REQUIRED WORK
From the listing below, output only the lines starting at the line that has "orange hammer: 10 -> 11" and ending at the line that has "purple star: 6 -> 3", exactly as they appear, ends included.

### DATA FOR REVIEW

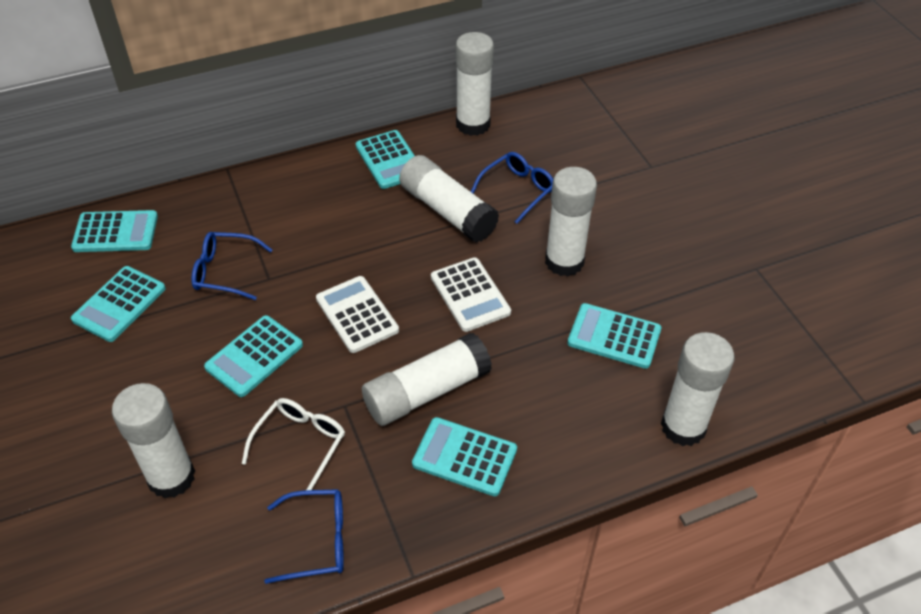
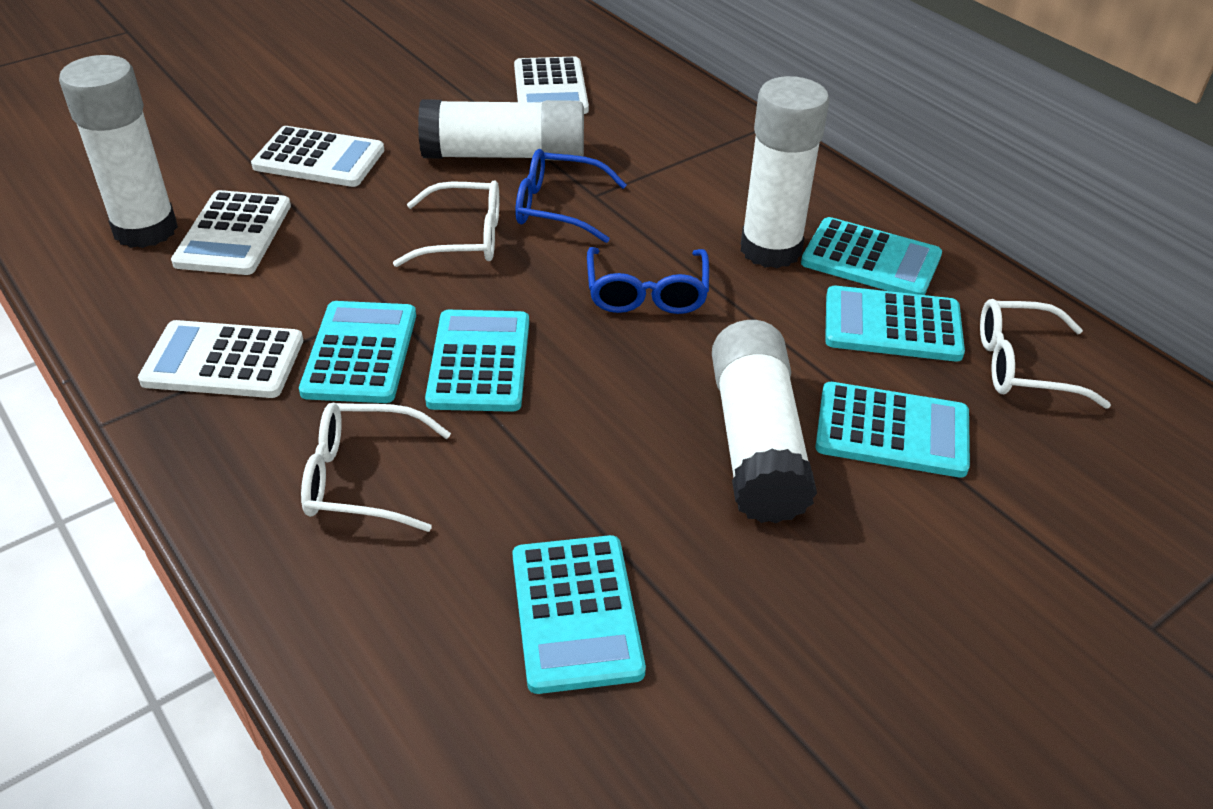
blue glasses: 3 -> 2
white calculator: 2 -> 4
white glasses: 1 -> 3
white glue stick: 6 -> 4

######
### DATA FOR REVIEW

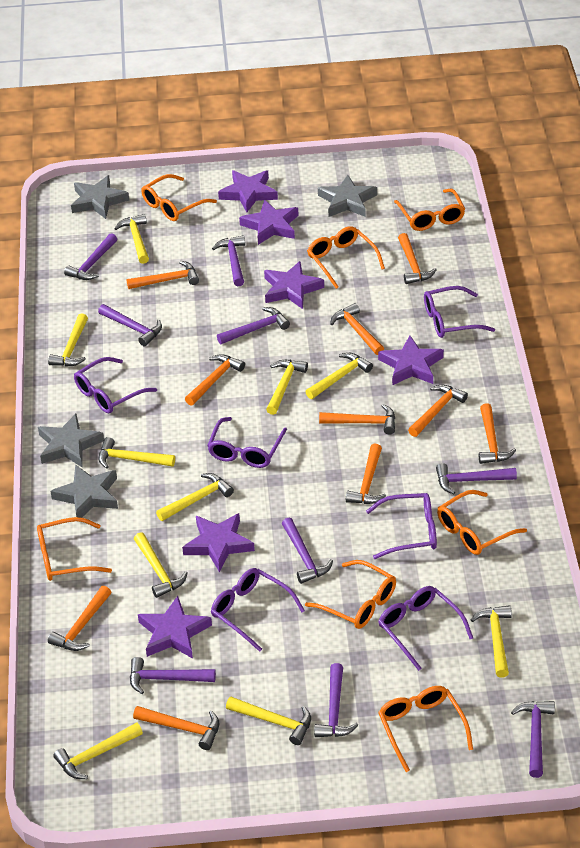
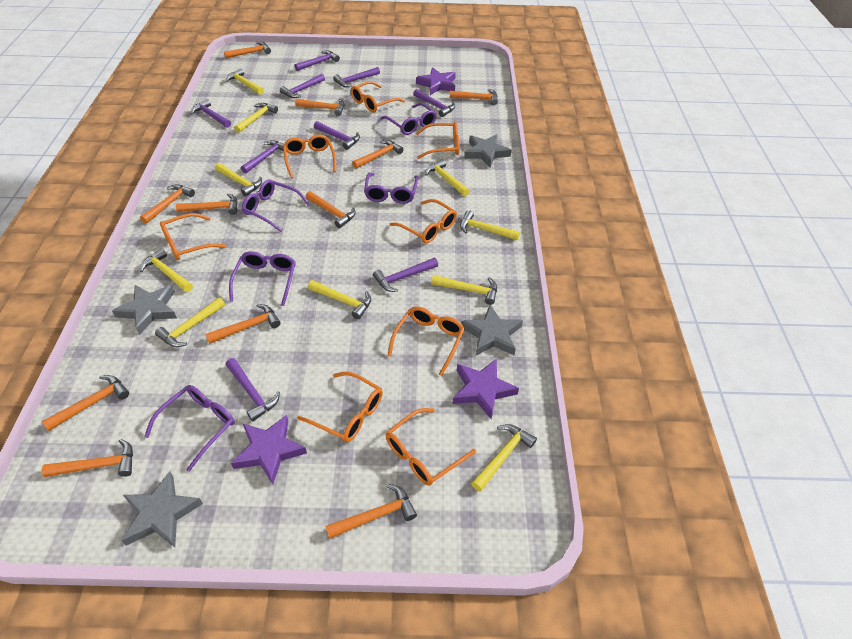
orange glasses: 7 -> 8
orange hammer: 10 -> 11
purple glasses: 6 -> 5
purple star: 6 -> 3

######
### DATA FOR REVIEW

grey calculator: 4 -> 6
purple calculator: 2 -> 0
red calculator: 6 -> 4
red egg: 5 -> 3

######

ANSWER TO THE EXERCISE
orange hammer: 10 -> 11
purple glasses: 6 -> 5
purple star: 6 -> 3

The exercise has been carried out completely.